For this exercise, reproduce the entries below exactly, but only from the line containing "The telefon (czarny)" through the line containing "The second view gained", both included.
◆ ◆ ◆
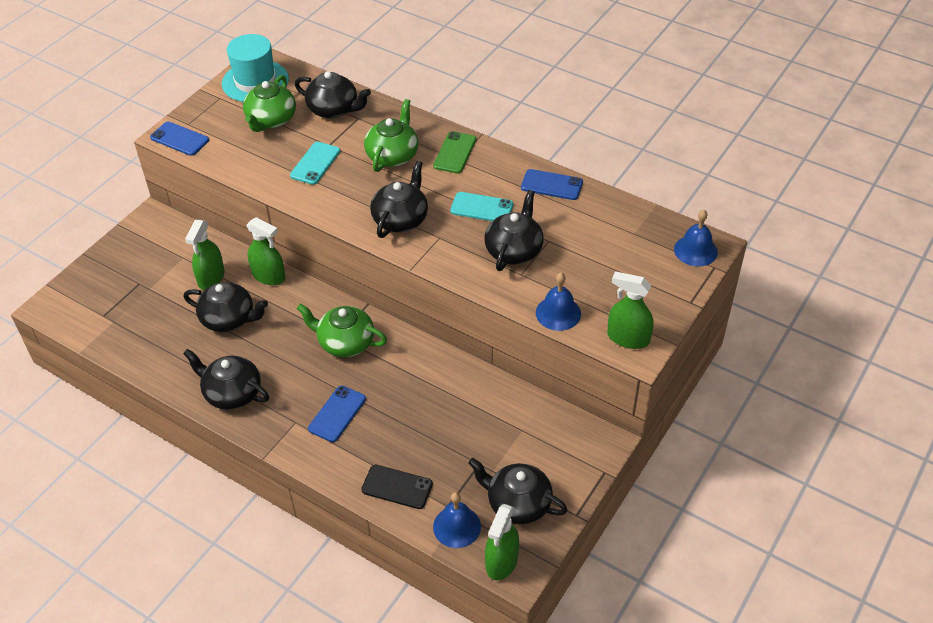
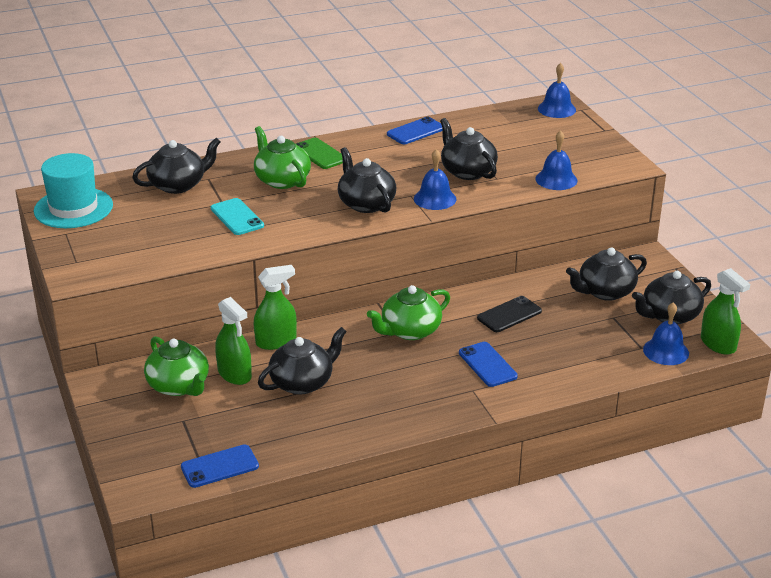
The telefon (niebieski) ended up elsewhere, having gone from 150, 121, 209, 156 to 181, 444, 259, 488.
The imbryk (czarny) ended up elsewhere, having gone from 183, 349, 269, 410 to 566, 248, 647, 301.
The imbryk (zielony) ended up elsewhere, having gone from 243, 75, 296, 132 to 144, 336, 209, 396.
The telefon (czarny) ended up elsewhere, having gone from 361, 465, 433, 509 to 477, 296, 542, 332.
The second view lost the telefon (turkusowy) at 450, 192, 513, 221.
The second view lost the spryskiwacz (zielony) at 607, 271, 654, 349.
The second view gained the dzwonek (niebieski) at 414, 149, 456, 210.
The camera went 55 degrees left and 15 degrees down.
◆ ◆ ◆
§ **The answer**:
The telefon (czarny) ended up elsewhere, having gone from 361, 465, 433, 509 to 477, 296, 542, 332.
The second view lost the telefon (turkusowy) at 450, 192, 513, 221.
The second view lost the spryskiwacz (zielony) at 607, 271, 654, 349.
The second view gained the dzwonek (niebieski) at 414, 149, 456, 210.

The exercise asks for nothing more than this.